▸ EXTRACTED DATA:
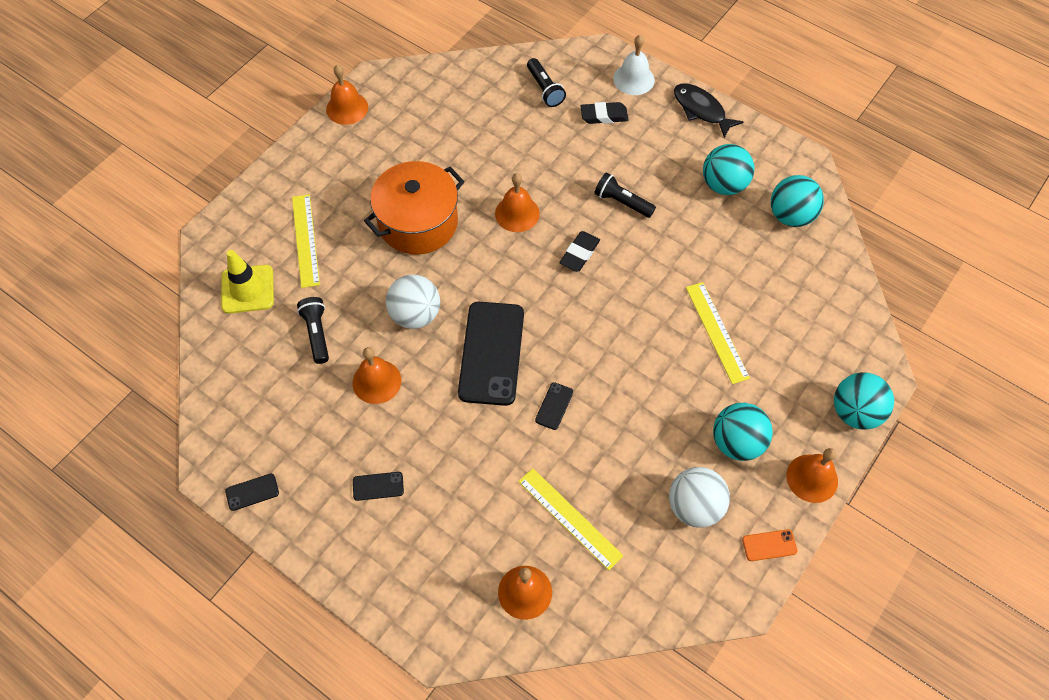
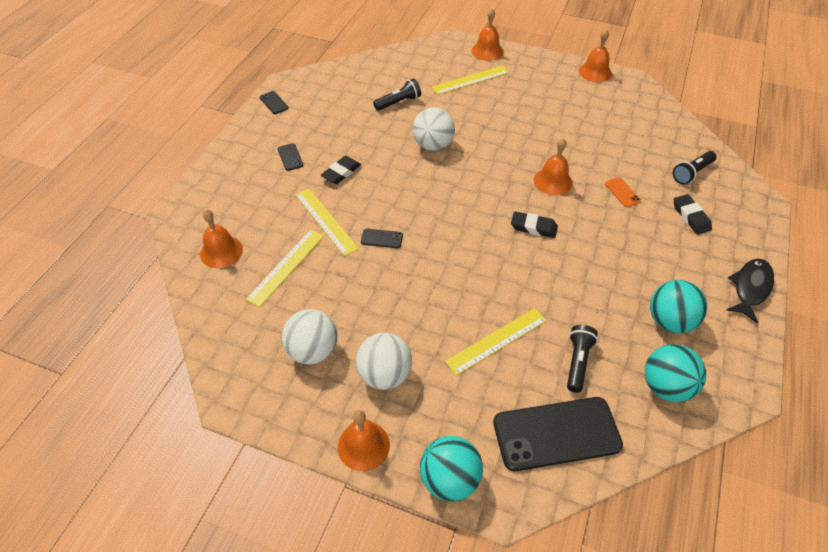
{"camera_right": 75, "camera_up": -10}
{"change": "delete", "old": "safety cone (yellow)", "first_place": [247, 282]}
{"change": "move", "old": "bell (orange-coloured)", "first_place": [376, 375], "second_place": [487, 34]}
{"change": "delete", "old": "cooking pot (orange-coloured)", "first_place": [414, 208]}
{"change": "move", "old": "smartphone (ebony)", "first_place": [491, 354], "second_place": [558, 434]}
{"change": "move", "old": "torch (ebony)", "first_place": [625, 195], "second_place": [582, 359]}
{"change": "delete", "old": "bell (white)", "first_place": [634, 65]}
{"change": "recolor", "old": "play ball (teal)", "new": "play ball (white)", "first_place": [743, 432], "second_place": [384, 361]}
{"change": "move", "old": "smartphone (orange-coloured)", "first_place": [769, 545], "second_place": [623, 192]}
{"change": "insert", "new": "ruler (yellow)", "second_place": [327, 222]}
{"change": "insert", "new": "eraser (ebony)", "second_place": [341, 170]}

--

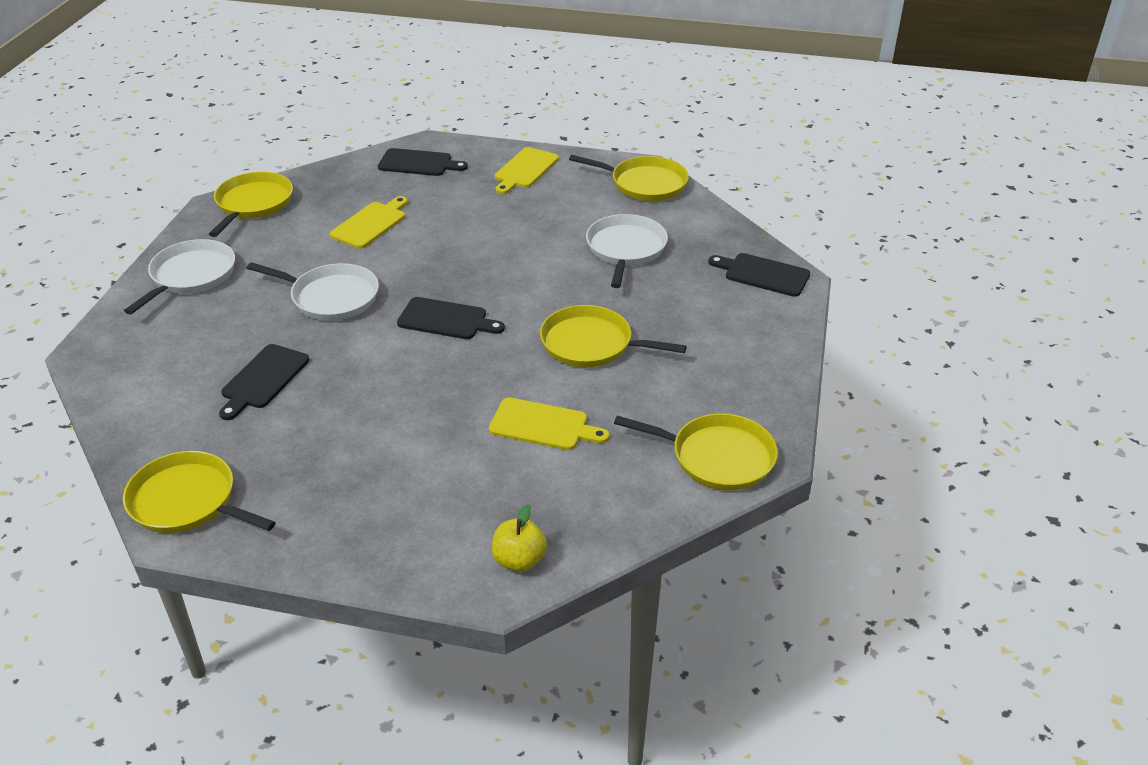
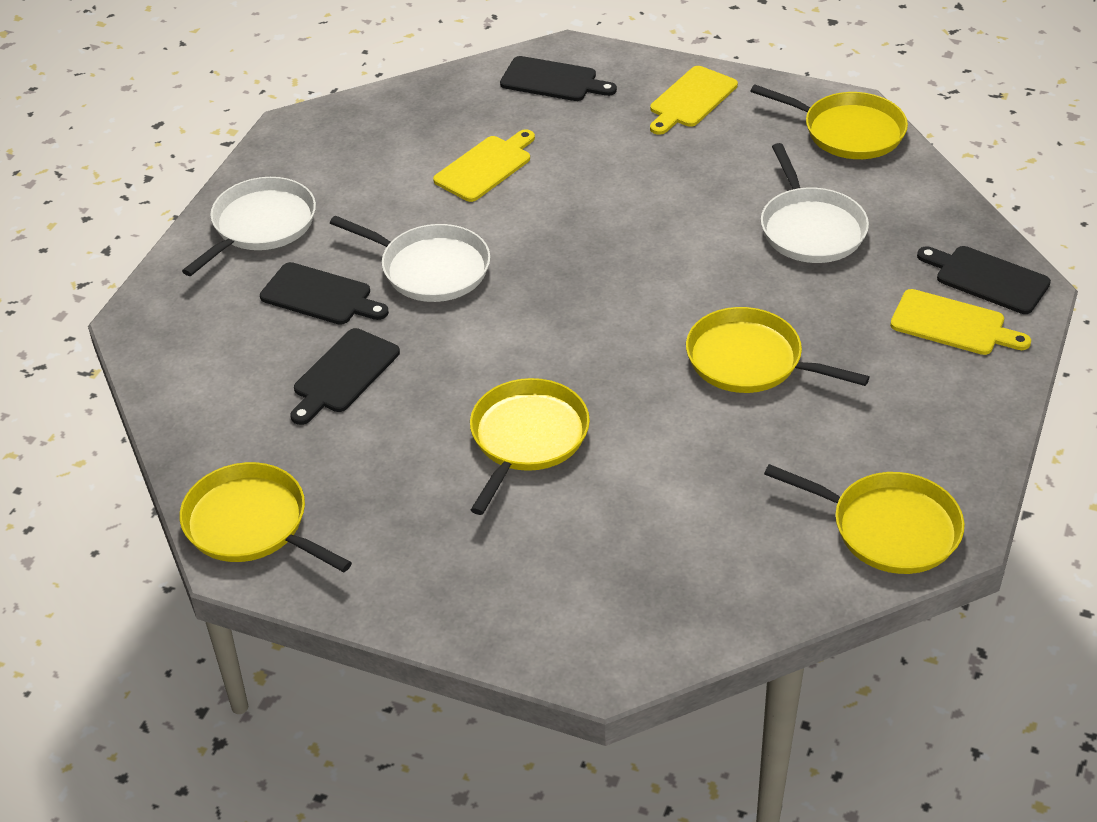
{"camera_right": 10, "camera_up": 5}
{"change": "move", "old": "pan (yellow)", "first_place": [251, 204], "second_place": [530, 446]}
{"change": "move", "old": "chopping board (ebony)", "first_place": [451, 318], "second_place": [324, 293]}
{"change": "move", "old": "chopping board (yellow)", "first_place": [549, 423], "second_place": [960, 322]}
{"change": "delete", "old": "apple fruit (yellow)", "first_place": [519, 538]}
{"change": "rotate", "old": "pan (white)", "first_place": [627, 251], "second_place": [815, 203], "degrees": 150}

▸ DIRECTIONS: Filter the records for the string "orange" and copy every line that holds it.

▸ SOLUTION FOR THIS TASK:
{"change": "move", "old": "bell (orange-coloured)", "first_place": [376, 375], "second_place": [487, 34]}
{"change": "delete", "old": "cooking pot (orange-coloured)", "first_place": [414, 208]}
{"change": "move", "old": "smartphone (orange-coloured)", "first_place": [769, 545], "second_place": [623, 192]}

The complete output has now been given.